▶ **Data under study**:
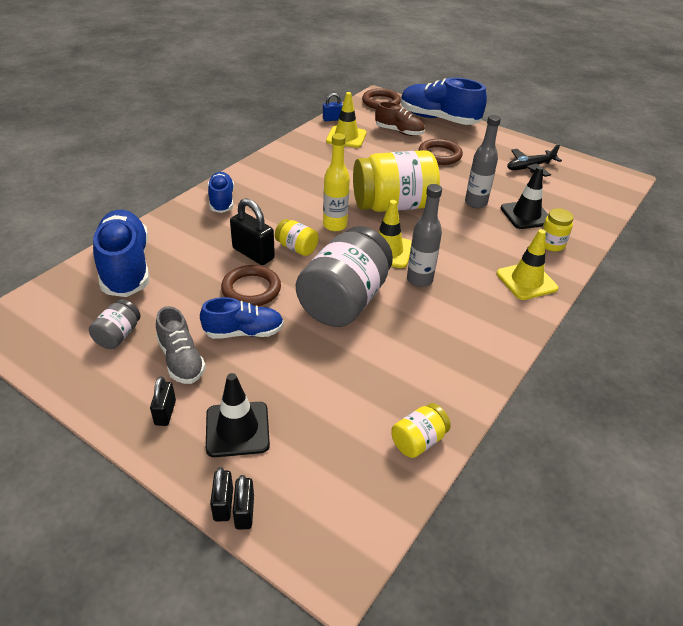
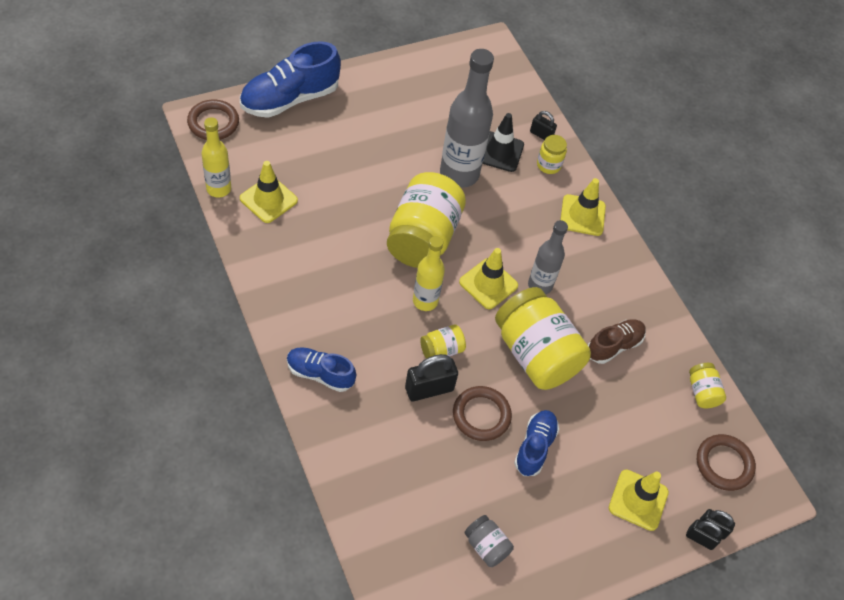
camera: 65 degrees left, 15 degrees up
blue shoe [93,210,149,297] -> none
black padlock [150,376,176,426] -> black padlock moved to [530,111,557,140]
grey shoe [156,306,206,384] -> none
black traffic cone [206,373,270,457] -> yellow traffic cone [609,470,669,531]
grey jar [296,226,393,327] -> yellow jar [495,287,591,390]
blue padlock [323,93,343,121] -> yellow bottle [202,117,231,198]
brown shoe [375,101,425,136] -> brown shoe moved to [588,319,646,364]
brown ring [418,139,463,165] -> brown ring moved to [697,434,756,491]
grey bottle [465,115,501,208] -> grey bottle [440,49,494,188], size x1.69
black plane [507,144,562,177] -> none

▶ **The task**: Show every line of the listing containing the string "black" by copying it.

▶ **Solution to the problem**:
black padlock [150,376,176,426] -> black padlock moved to [530,111,557,140]
black traffic cone [206,373,270,457] -> yellow traffic cone [609,470,669,531]
black plane [507,144,562,177] -> none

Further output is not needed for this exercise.